## TASK BRIEF
How many lines below contain the word "image"? Give only the number.

━━━━━━━━━━━━━━━━━━━━━━━━━━━━━━

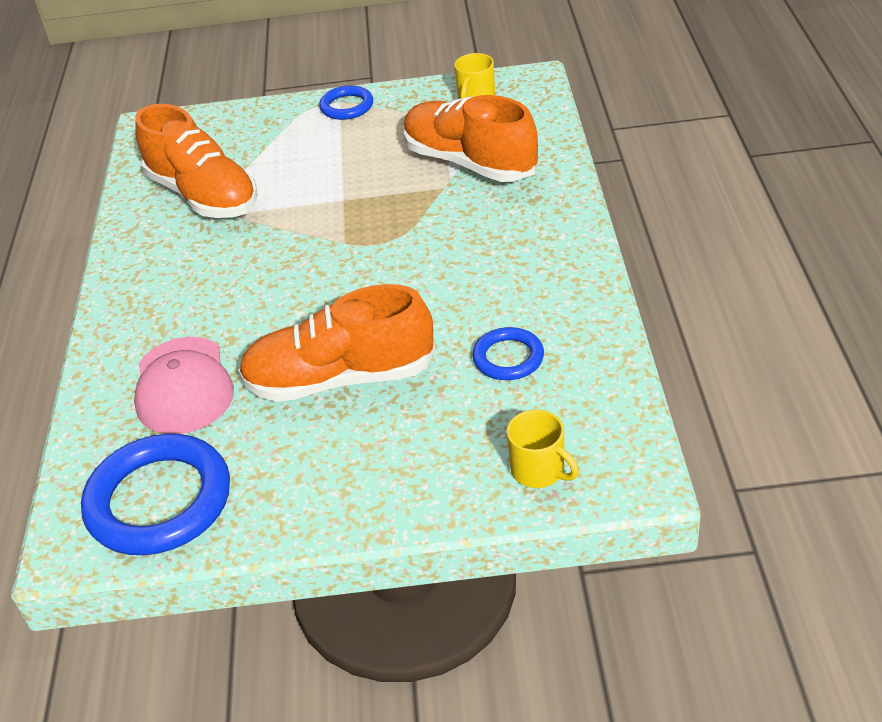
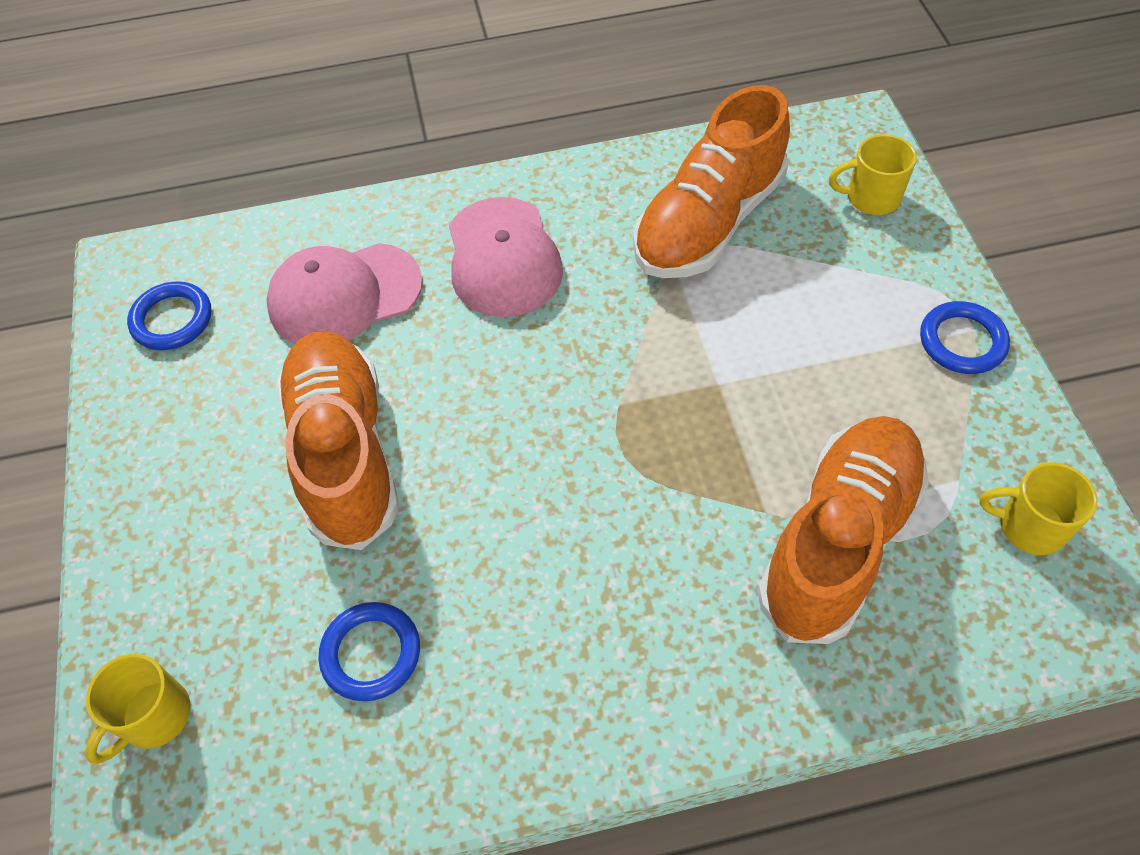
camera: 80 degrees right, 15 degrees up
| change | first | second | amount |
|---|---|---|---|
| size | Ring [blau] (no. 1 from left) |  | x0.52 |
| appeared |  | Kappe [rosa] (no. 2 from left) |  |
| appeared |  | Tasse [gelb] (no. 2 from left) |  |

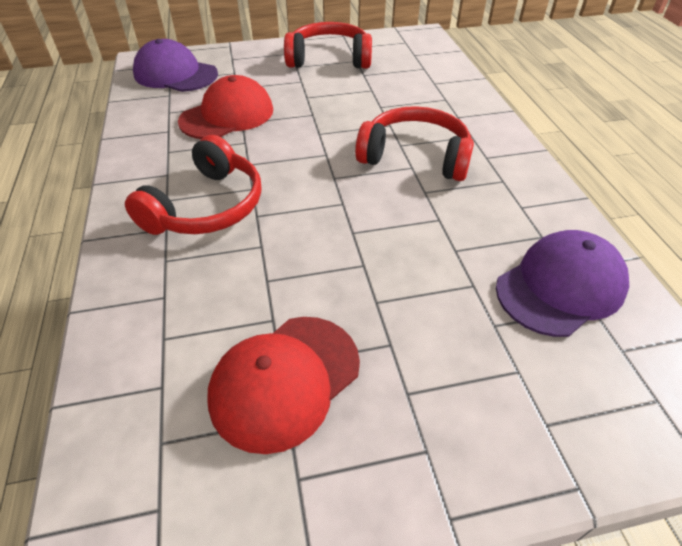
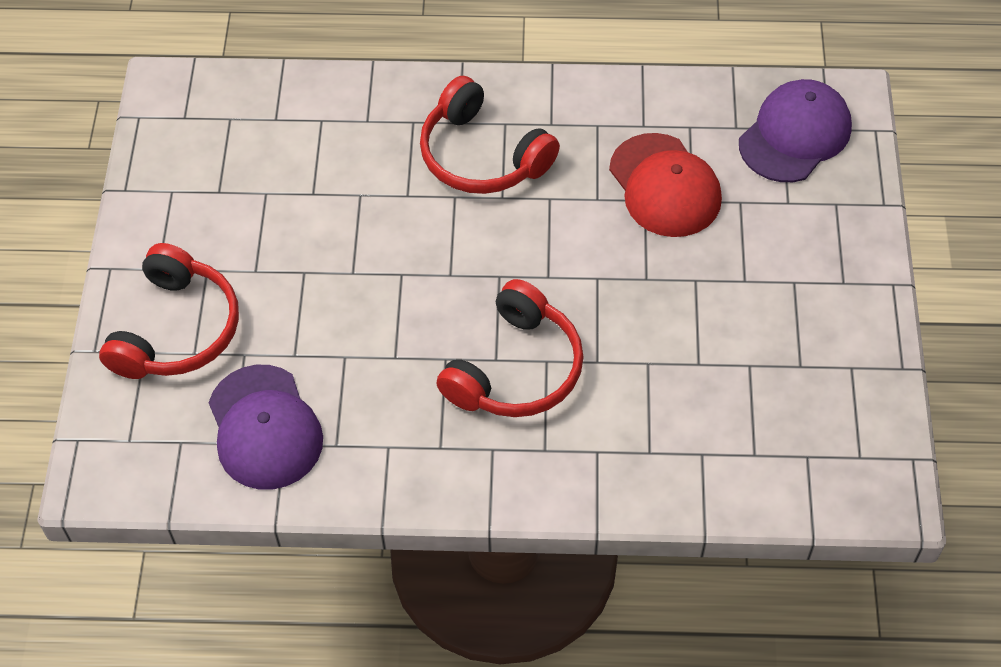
camera: 105 degrees right, 10 degrees up
| change | first | second | amount |
|---|---|---|---|
| relocated | Kopfhörer [rot] (no. 2 from left in the first image) | Kopfhörer [rot] (no. 1 from left) |  |
| missing | Kappe [rot] (no. 2 from left) |  |  |

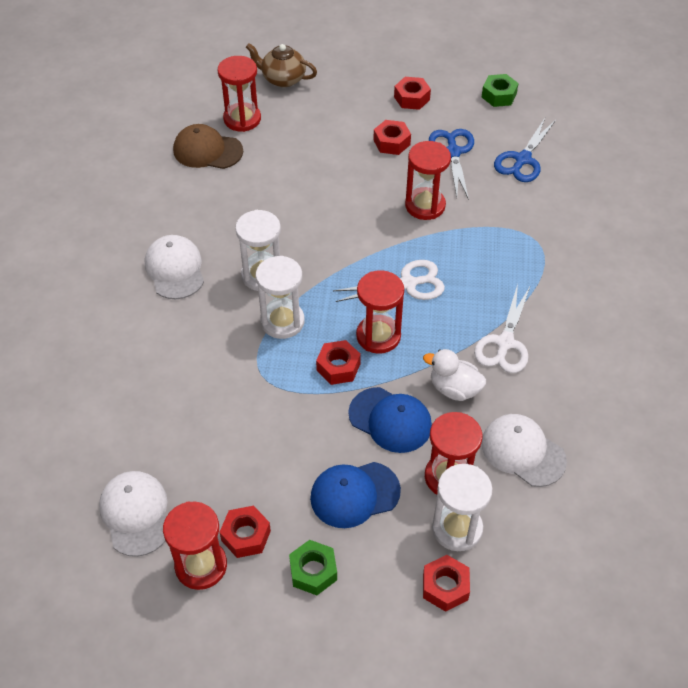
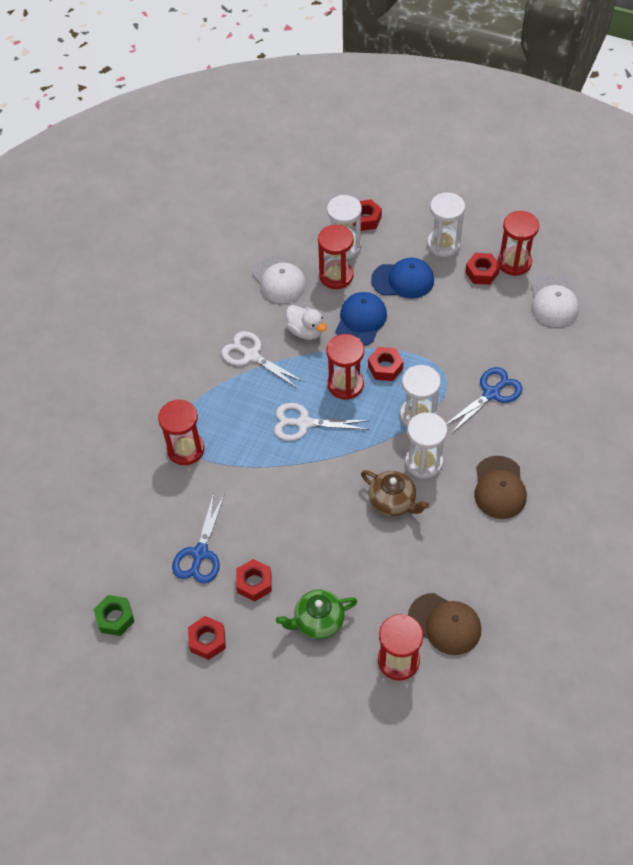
camera: 160 degrees left, 5 degrees up
| change | first | second | amount |
|---|---|---|---|
| relocated | Sanduhr [rot] (no. 4 from left in the first image) | Sanduhr [rot] (no. 1 from left) |  |
| spun | Schere [weiß] (no. 2 from left in the first image) | Schere [weiß] (no. 1 from left) | 90 degrees counterclockwise |
| appeared |  | Teekanne [grün] |  |
| spun | Kappe [blau] (no. 2 from left in the first image) | Kappe [blau] (no. 1 from left) | 60 degrees clockwise |
| relocated | Teekanne [braun] |  |  |
| exchanged | Sechskantmutter [grün] (no. 1 from left) | Sanduhr [weiß] (no. 4 from left) |  |
| relocated | Schere [blau] (no. 2 from left) |  |  |
| colour | Kappe [weiß] (no. 2 from left) | Kappe [braun] (no. 2 from left) |  |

━━━━━━━━━━━━━━━━━━━━━━━━━━━━━━

## REPLY
4